## WHAT YOU ARE ASKED TO DO
Scan the material and copy every line in which "LIGHT" appears.

## EXTRACTED ENTRIES

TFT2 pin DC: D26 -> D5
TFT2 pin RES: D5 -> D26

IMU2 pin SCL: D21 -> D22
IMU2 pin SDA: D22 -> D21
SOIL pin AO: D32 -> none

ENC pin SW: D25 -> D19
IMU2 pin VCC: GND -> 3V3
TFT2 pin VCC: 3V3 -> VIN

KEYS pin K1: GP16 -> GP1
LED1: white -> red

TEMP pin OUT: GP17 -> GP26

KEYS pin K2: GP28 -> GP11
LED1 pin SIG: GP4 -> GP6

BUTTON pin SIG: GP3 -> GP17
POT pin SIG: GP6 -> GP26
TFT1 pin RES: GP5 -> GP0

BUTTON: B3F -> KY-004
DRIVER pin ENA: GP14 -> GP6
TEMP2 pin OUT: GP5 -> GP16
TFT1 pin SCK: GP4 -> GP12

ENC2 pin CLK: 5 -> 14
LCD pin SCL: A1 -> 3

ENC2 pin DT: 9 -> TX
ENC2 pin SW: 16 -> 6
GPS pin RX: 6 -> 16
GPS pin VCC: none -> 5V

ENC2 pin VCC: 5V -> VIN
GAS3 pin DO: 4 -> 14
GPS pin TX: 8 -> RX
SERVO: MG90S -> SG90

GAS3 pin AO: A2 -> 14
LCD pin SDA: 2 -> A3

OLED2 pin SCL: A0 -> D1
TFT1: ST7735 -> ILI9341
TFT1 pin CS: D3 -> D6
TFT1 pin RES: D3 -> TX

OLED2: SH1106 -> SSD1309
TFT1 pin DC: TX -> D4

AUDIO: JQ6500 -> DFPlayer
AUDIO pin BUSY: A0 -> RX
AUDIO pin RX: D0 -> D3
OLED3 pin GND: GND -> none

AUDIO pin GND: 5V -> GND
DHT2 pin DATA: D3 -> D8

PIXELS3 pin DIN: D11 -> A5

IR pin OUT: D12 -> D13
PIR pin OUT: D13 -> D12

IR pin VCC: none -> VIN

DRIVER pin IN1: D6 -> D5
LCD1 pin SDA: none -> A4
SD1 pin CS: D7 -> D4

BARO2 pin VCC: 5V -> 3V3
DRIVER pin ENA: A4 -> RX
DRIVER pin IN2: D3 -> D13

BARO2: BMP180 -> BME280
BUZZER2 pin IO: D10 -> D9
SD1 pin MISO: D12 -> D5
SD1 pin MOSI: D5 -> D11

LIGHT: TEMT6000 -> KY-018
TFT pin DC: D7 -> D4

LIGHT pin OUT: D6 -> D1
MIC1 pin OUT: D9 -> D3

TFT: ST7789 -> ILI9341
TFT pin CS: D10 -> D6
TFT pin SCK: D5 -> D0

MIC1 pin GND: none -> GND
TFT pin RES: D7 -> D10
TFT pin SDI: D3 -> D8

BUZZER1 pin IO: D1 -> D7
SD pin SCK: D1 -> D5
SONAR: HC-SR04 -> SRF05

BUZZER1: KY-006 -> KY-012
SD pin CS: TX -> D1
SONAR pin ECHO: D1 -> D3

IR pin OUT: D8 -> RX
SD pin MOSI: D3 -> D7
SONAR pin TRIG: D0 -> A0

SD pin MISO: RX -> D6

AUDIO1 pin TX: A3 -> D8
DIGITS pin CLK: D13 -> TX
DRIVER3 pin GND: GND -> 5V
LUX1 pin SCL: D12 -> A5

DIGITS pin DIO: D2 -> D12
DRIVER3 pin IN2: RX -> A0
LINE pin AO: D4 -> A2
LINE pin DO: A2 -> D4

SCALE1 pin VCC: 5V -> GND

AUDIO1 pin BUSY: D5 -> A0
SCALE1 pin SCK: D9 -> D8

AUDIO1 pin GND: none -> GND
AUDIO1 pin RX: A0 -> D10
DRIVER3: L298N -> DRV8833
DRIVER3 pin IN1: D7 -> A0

## RESULT
LIGHT: TEMT6000 -> KY-018
LIGHT pin OUT: D6 -> D1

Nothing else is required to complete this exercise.